:: EXERCISE INSTRUCTIONS ::
Each entry below should be echoed exactly, with pictures omitted.

━━━━━ DATA EXTRACTS ━━━━━

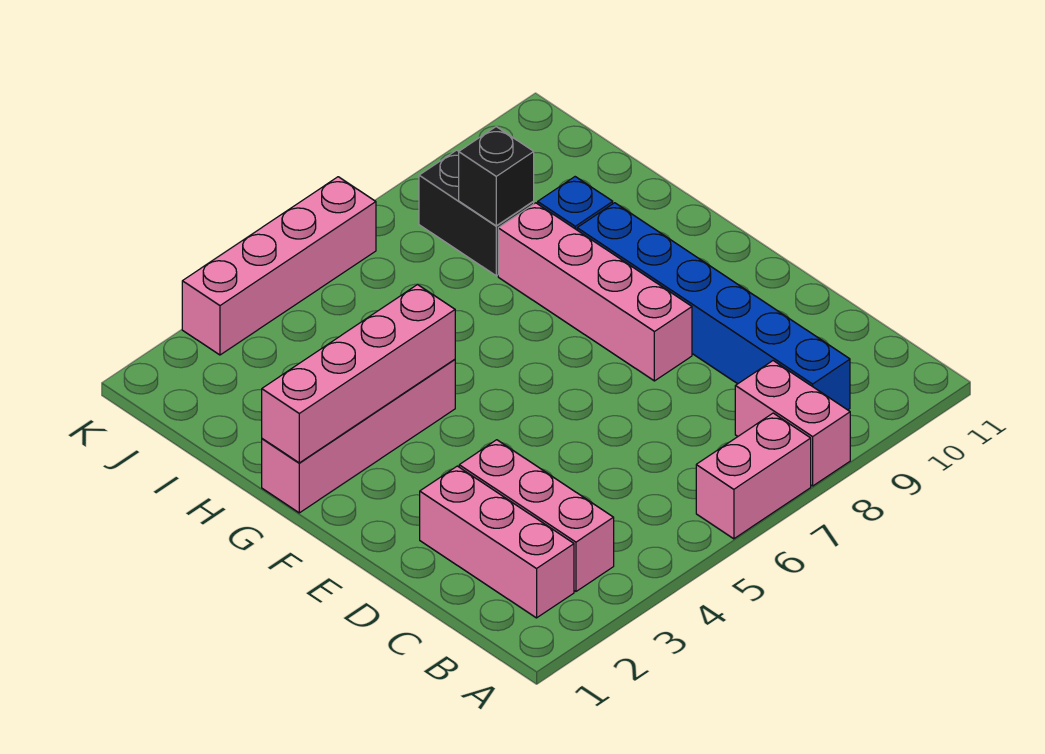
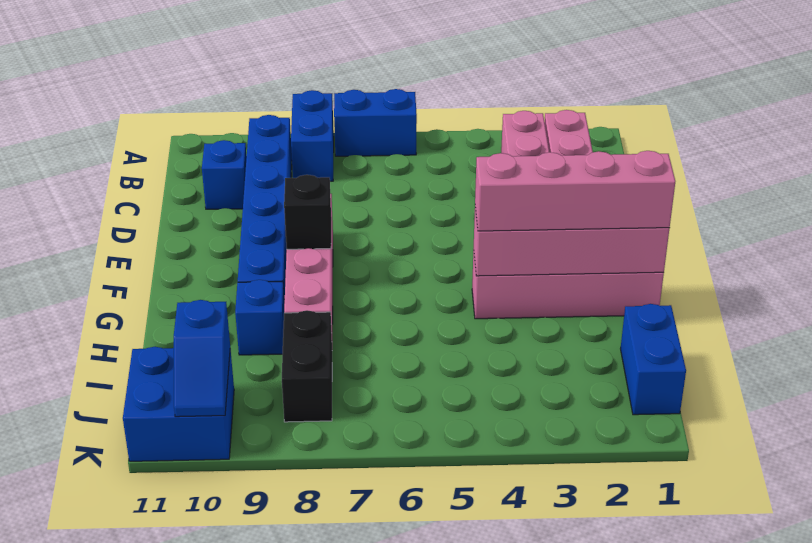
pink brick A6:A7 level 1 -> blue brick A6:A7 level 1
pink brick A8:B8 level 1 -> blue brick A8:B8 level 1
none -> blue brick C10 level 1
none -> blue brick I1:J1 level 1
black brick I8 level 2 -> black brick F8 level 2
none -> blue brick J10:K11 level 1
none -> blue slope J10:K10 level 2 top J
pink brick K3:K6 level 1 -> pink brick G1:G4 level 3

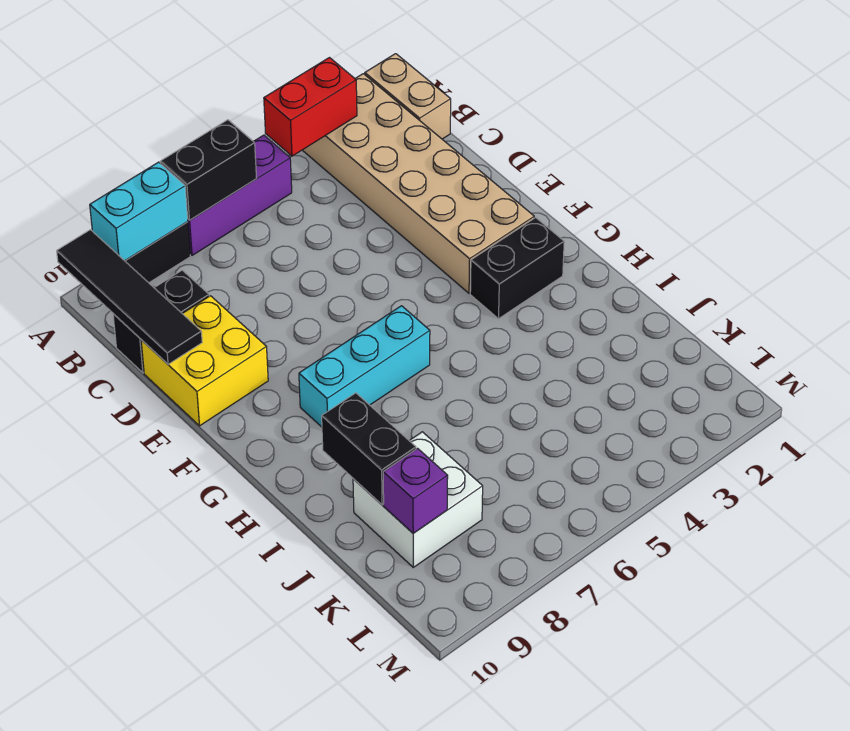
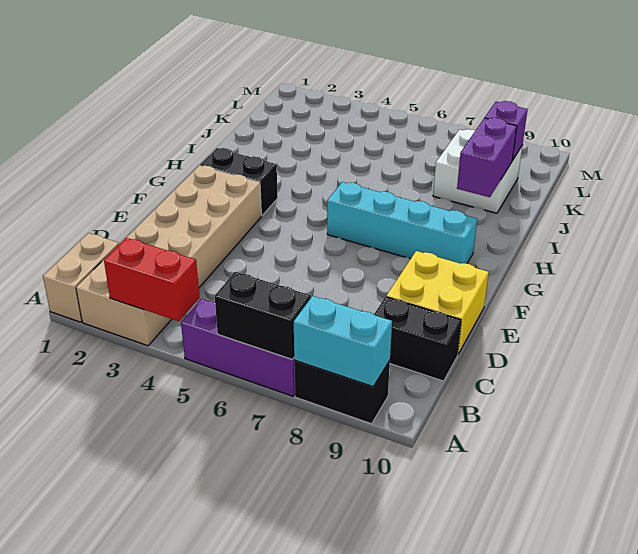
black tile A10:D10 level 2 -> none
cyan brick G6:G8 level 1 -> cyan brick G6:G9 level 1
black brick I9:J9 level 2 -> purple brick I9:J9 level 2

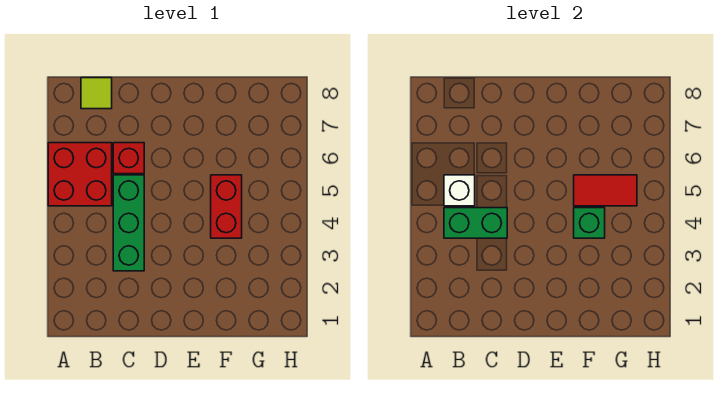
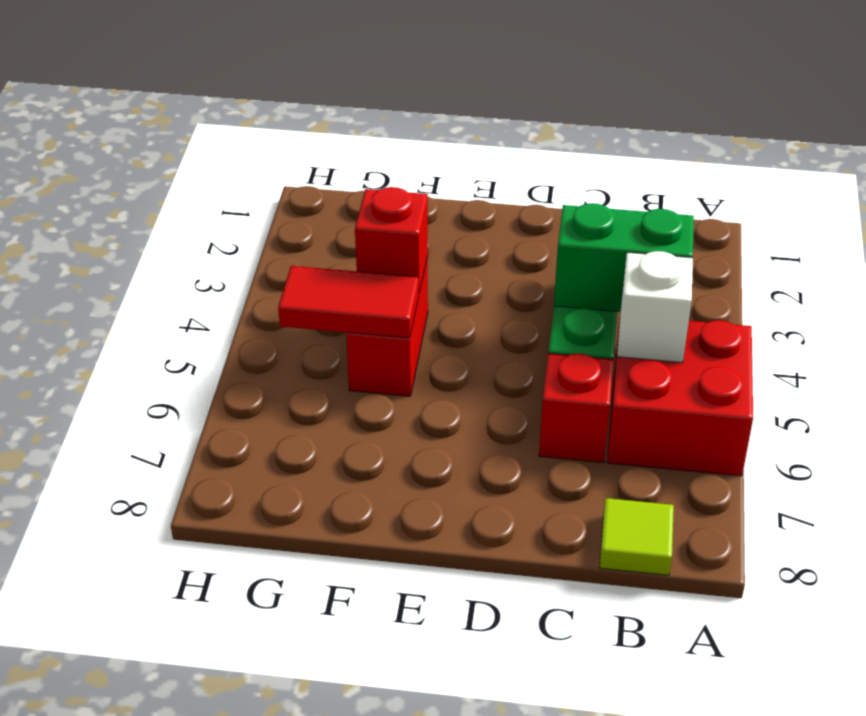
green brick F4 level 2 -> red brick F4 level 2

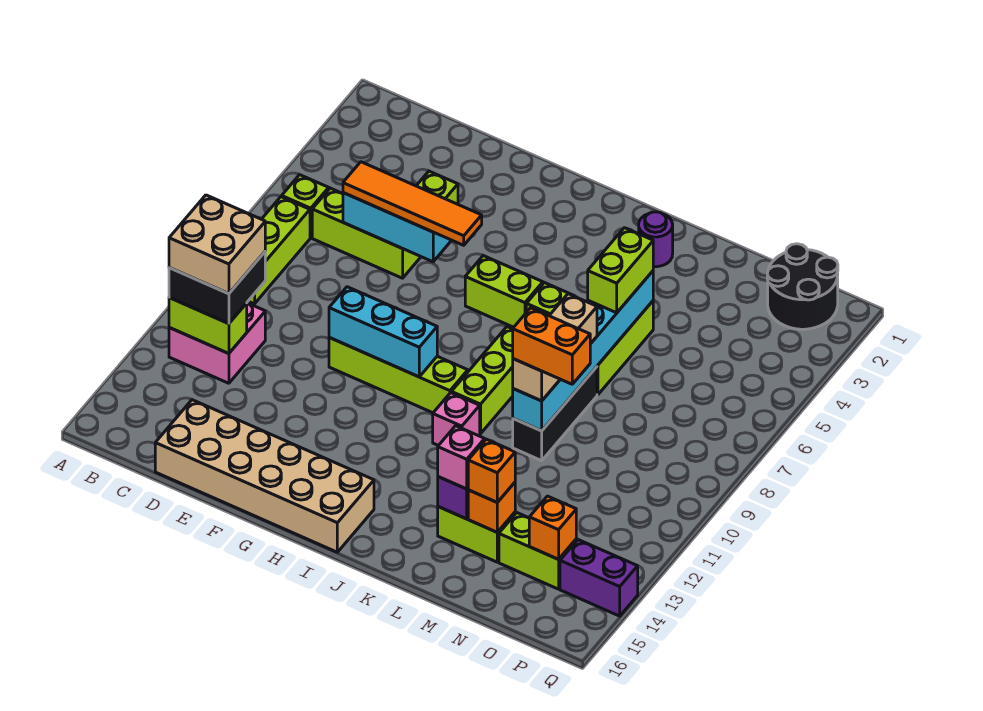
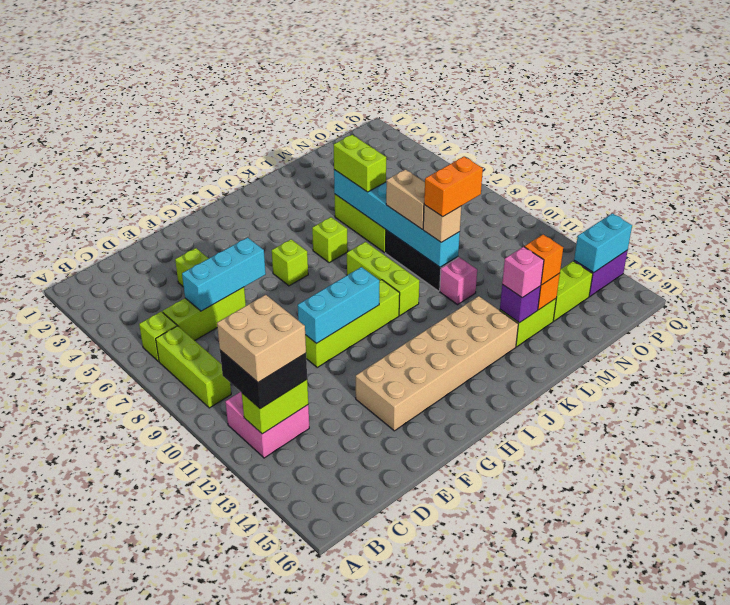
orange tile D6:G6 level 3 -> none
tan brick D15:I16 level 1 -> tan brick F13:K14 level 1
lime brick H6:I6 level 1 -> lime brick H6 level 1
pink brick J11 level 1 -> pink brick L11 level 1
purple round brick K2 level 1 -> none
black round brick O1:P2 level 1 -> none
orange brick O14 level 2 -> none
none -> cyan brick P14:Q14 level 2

━━━━━

:: OUTPUT FOR THIS EXERCISE ::
pink brick A6:A7 level 1 -> blue brick A6:A7 level 1
pink brick A8:B8 level 1 -> blue brick A8:B8 level 1
none -> blue brick C10 level 1
none -> blue brick I1:J1 level 1
black brick I8 level 2 -> black brick F8 level 2
none -> blue brick J10:K11 level 1
none -> blue slope J10:K10 level 2 top J
pink brick K3:K6 level 1 -> pink brick G1:G4 level 3

black tile A10:D10 level 2 -> none
cyan brick G6:G8 level 1 -> cyan brick G6:G9 level 1
black brick I9:J9 level 2 -> purple brick I9:J9 level 2

green brick F4 level 2 -> red brick F4 level 2

orange tile D6:G6 level 3 -> none
tan brick D15:I16 level 1 -> tan brick F13:K14 level 1
lime brick H6:I6 level 1 -> lime brick H6 level 1
pink brick J11 level 1 -> pink brick L11 level 1
purple round brick K2 level 1 -> none
black round brick O1:P2 level 1 -> none
orange brick O14 level 2 -> none
none -> cyan brick P14:Q14 level 2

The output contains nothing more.